Task item :: Please copy, exactly as they appear below, the lines from the one containing "camera: 170 degrees right, 5 degrees down" through the one containing "(522, 443) = (394, 126): pink".

Provided material ::

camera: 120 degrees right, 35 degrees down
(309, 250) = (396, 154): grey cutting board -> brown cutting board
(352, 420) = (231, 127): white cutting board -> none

* * *

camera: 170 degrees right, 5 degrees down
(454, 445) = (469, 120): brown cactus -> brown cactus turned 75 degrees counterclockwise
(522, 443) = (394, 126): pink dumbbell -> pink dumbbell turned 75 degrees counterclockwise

--

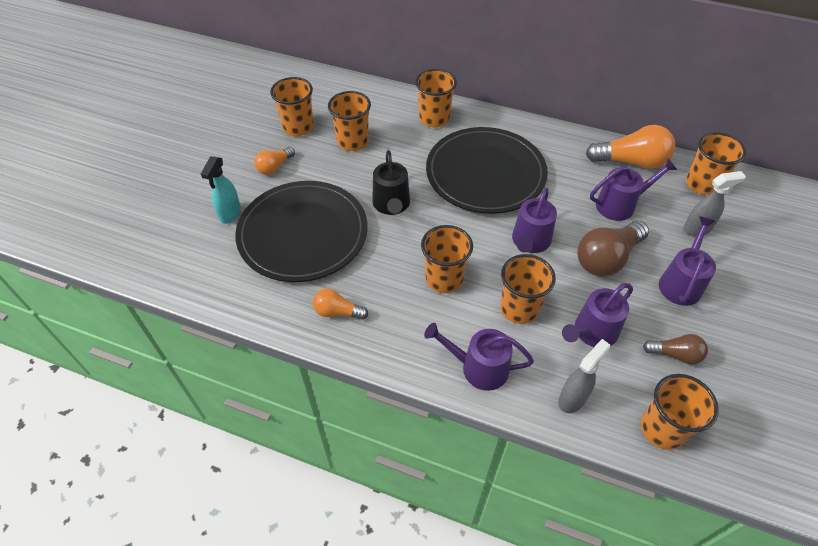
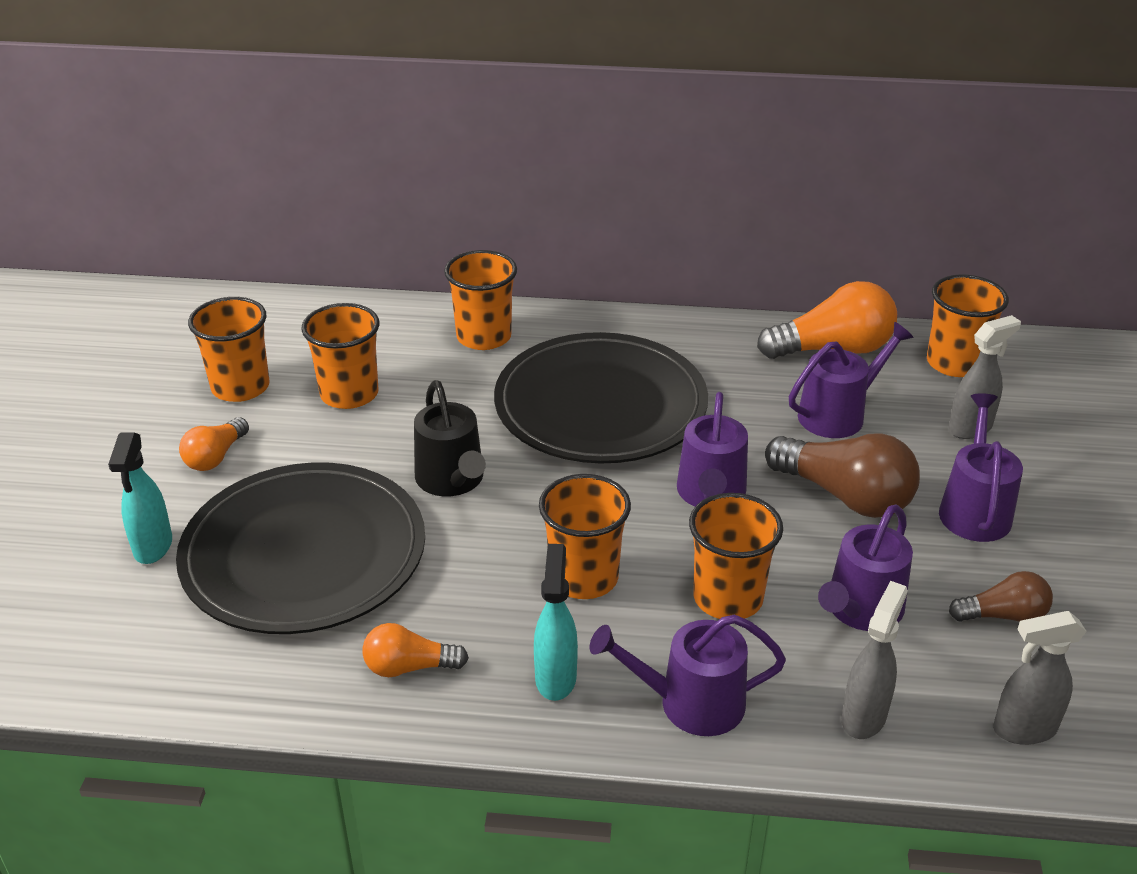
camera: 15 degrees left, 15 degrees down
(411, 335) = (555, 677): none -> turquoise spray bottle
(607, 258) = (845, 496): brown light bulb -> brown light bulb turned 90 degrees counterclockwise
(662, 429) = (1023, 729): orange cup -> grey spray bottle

Task answer ::
camera: 170 degrees right, 5 degrees down
(454, 445) = (469, 120): brown cactus -> brown cactus turned 75 degrees counterclockwise
(522, 443) = (394, 126): pink dumbbell -> pink dumbbell turned 75 degrees counterclockwise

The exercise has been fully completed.